| Task to carry out |
Where in the data below does the word "none" appear? Copy every line that has it.

| Task inputs |
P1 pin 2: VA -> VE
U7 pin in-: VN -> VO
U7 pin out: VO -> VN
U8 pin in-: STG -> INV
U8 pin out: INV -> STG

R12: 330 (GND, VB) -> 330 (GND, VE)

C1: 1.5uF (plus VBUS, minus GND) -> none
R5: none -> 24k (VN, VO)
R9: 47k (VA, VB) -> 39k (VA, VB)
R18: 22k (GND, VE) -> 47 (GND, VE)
* * *
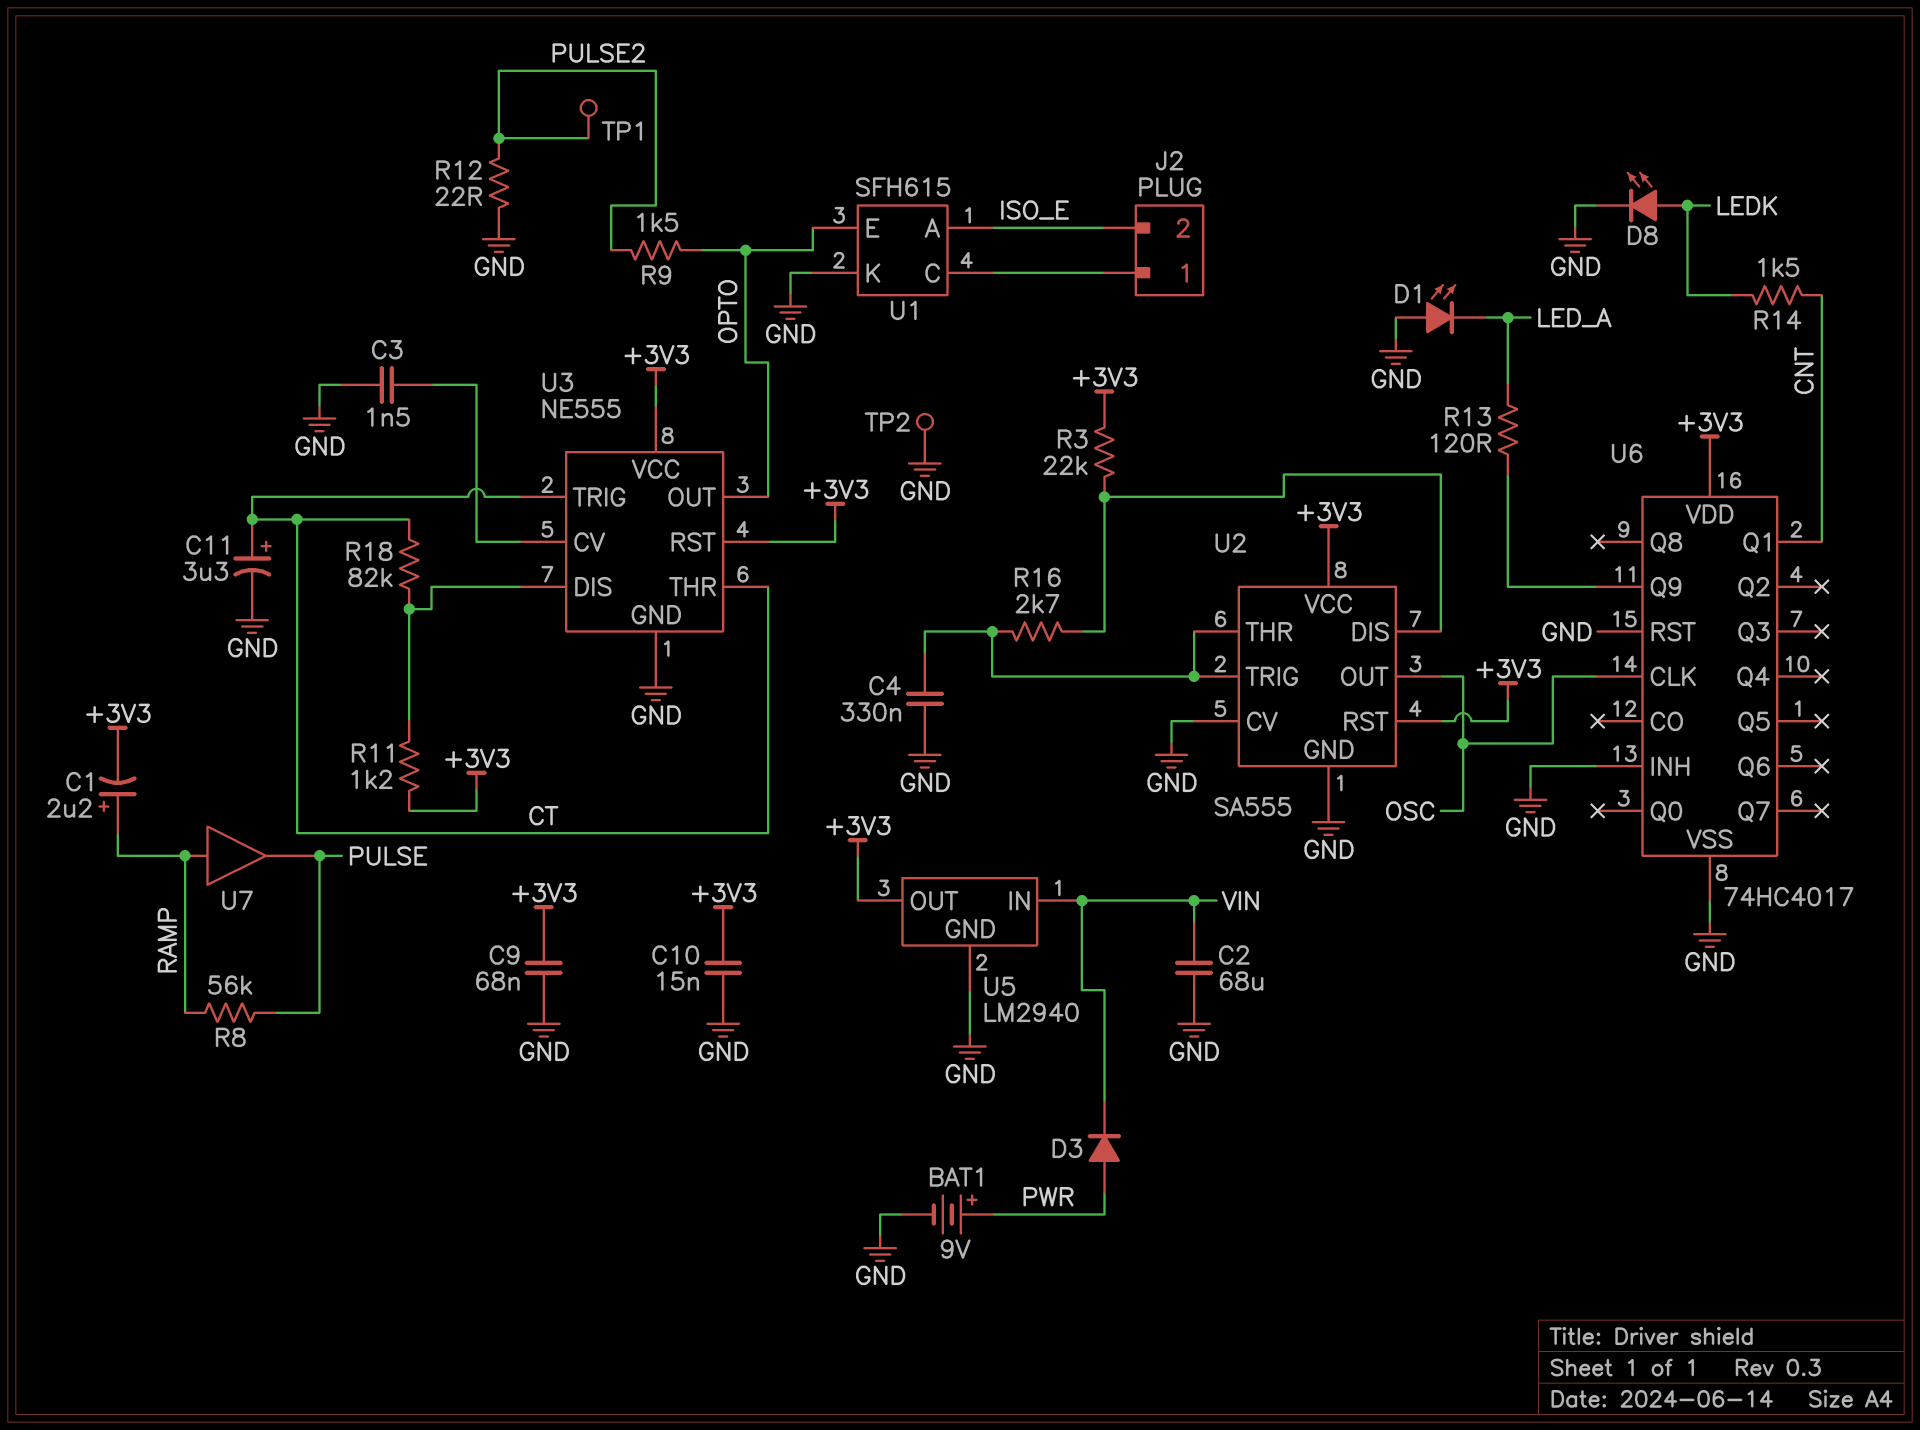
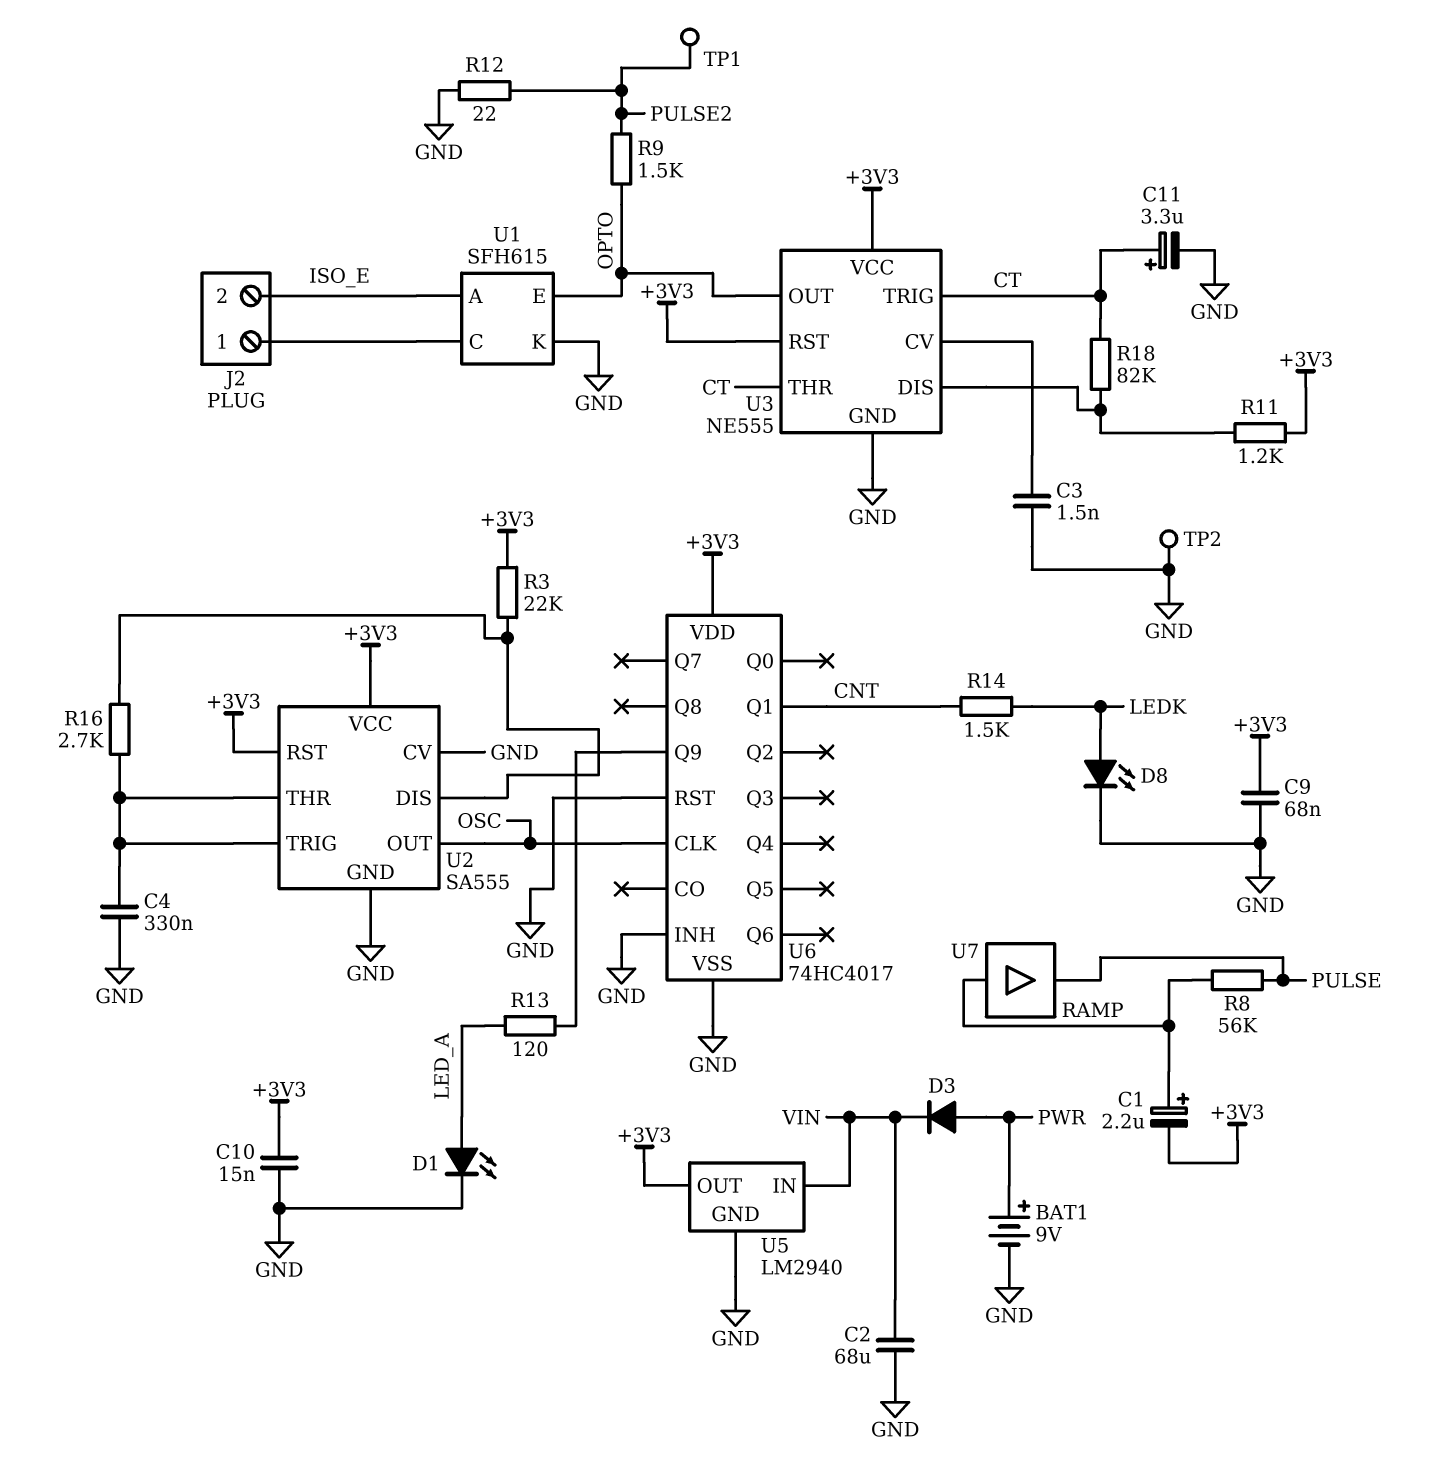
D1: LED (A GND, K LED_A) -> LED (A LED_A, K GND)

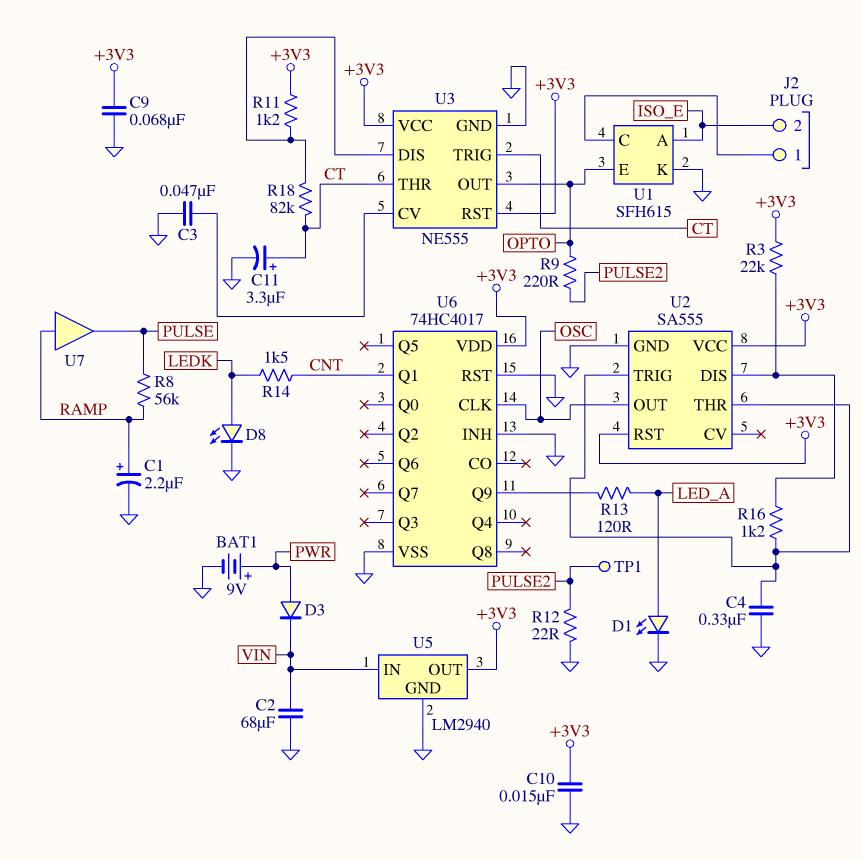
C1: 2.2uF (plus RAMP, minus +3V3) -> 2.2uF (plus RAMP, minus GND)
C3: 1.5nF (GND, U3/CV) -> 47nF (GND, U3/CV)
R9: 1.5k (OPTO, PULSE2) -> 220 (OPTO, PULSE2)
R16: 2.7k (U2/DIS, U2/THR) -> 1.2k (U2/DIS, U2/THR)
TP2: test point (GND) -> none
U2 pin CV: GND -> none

| Finished task |
C1: 1.5uF (plus VBUS, minus GND) -> none
R5: none -> 24k (VN, VO)
TP2: test point (GND) -> none
U2 pin CV: GND -> none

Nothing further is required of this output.